As soon as the line containing "C6: 6.8nF (N_1, N_9) -> 33nF (N_1, N_9)" appears in the material below, start returning lines exactly, and end with the line containing "R1: 120 (GND, N_12) -> 16 (GND, N_12)".

• [Material for this exercise]:
== Segment start ==

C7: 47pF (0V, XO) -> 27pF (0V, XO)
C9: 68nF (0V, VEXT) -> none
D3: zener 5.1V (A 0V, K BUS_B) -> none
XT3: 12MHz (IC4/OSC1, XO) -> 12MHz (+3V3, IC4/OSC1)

== Segment end ==
== Segment start ==

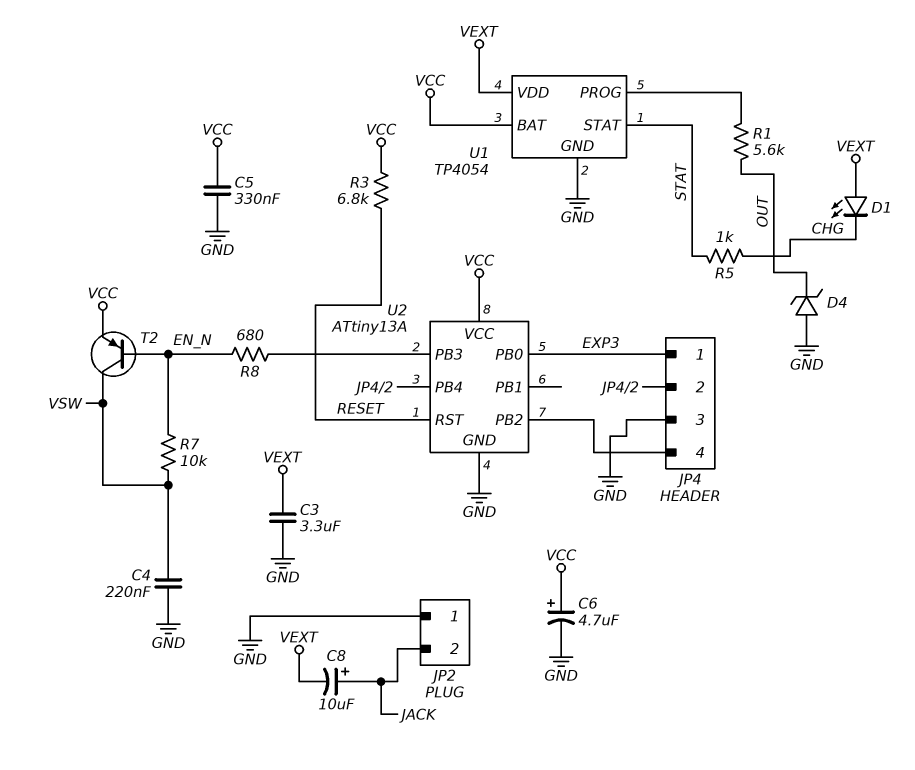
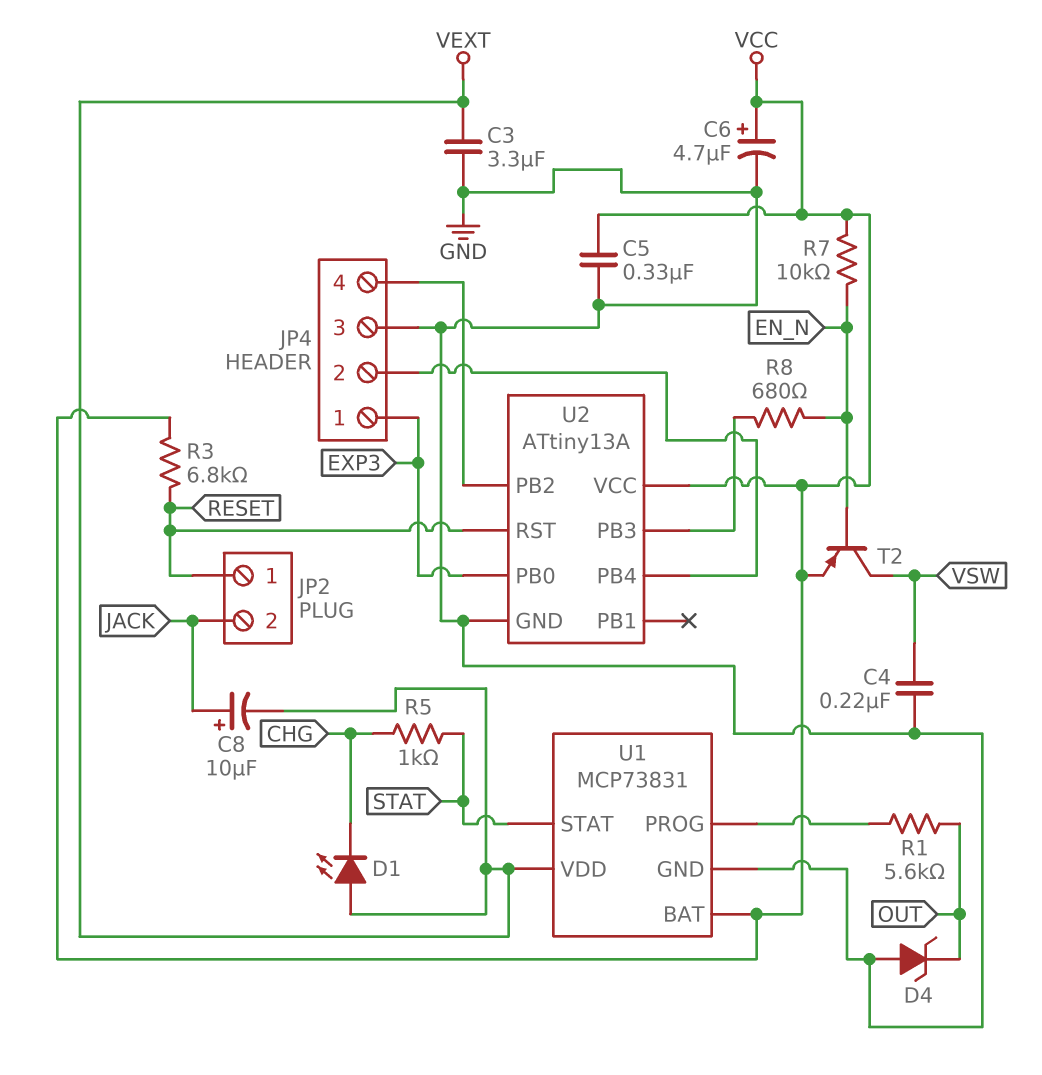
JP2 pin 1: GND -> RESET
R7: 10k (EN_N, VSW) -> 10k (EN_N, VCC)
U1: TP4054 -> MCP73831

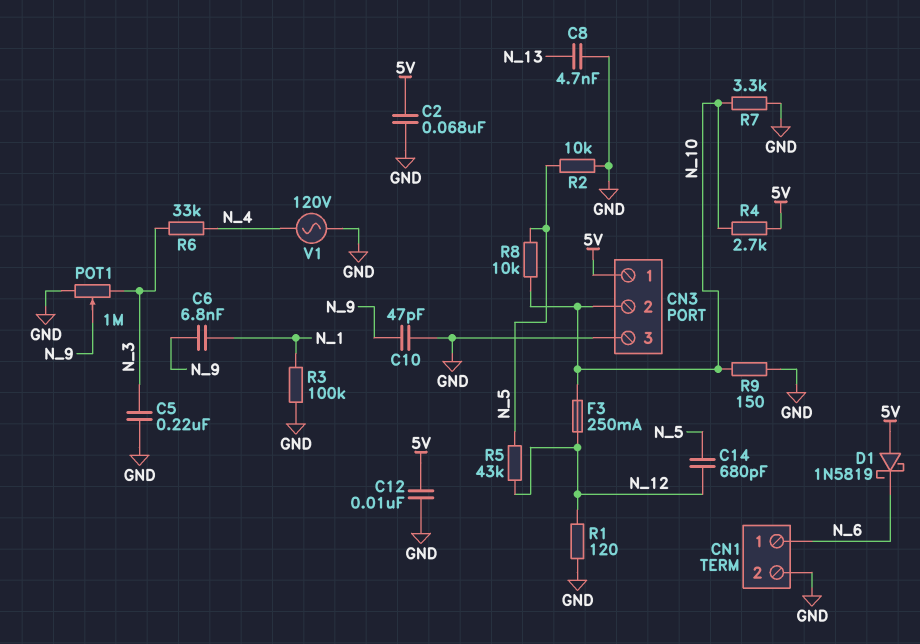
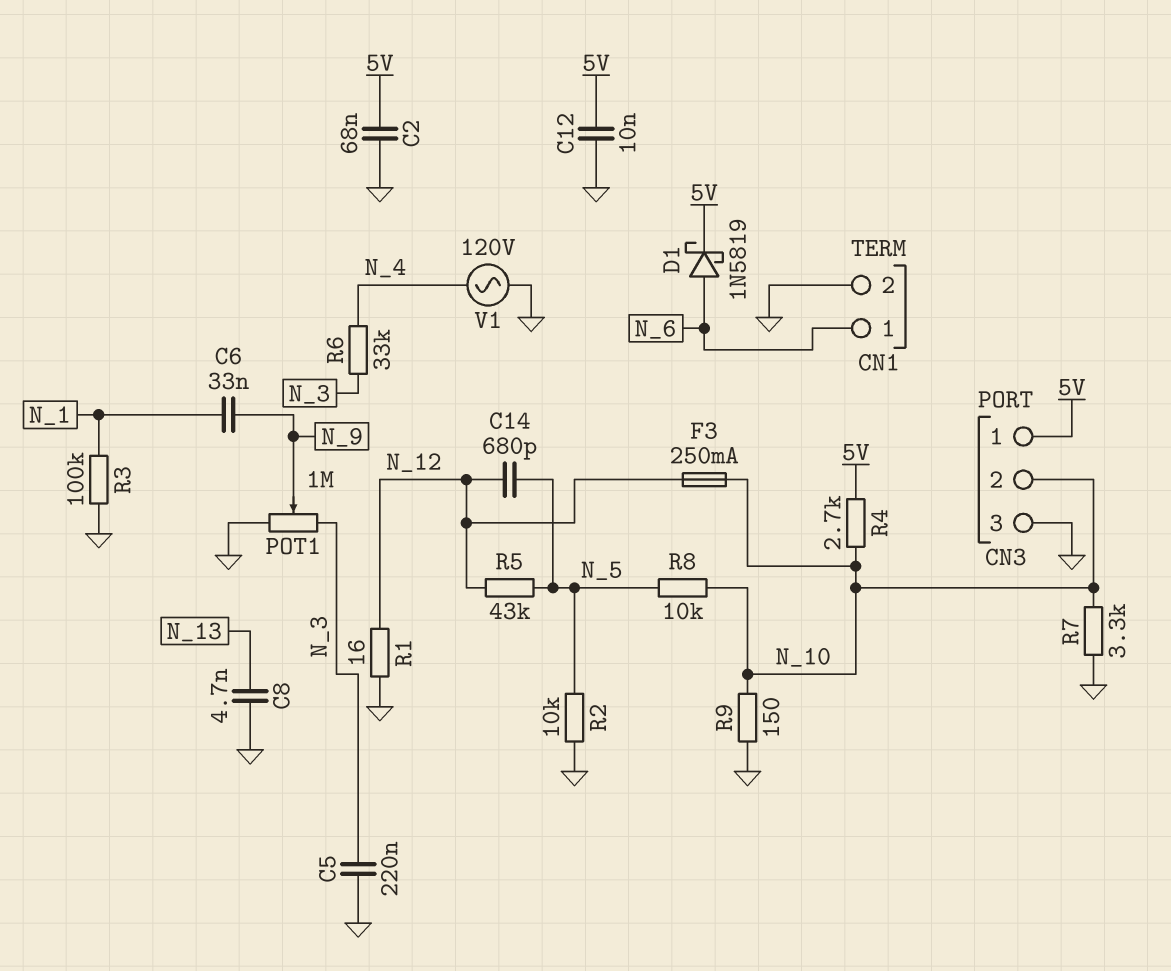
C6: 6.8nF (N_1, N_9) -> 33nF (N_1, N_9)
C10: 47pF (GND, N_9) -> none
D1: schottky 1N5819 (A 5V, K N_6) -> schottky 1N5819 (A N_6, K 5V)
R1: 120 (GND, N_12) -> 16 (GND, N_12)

== Segment end ==
== Segment start ==

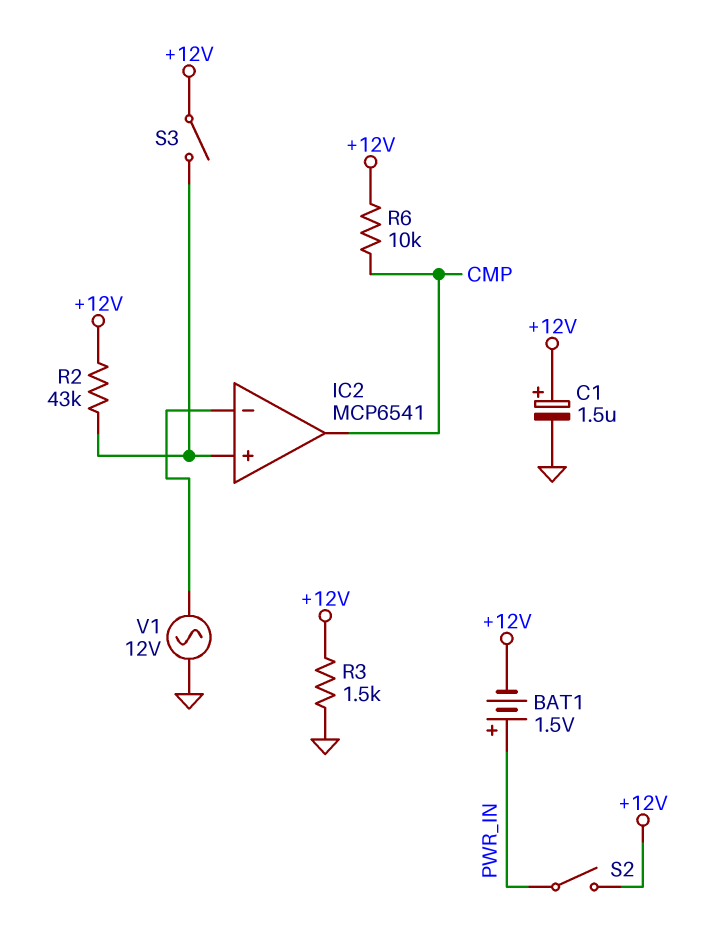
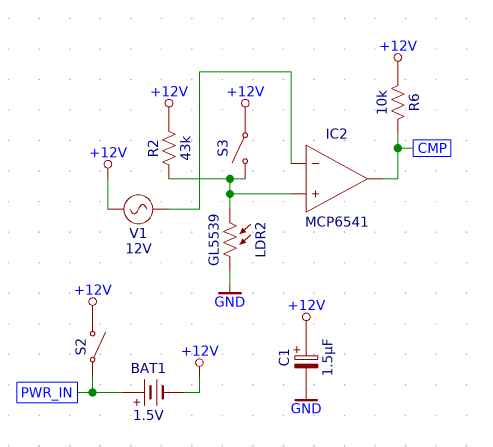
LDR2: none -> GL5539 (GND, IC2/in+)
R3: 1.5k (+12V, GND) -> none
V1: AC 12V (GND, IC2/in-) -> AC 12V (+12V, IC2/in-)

== Segment end ==

• [Response]:
C6: 6.8nF (N_1, N_9) -> 33nF (N_1, N_9)
C10: 47pF (GND, N_9) -> none
D1: schottky 1N5819 (A 5V, K N_6) -> schottky 1N5819 (A N_6, K 5V)
R1: 120 (GND, N_12) -> 16 (GND, N_12)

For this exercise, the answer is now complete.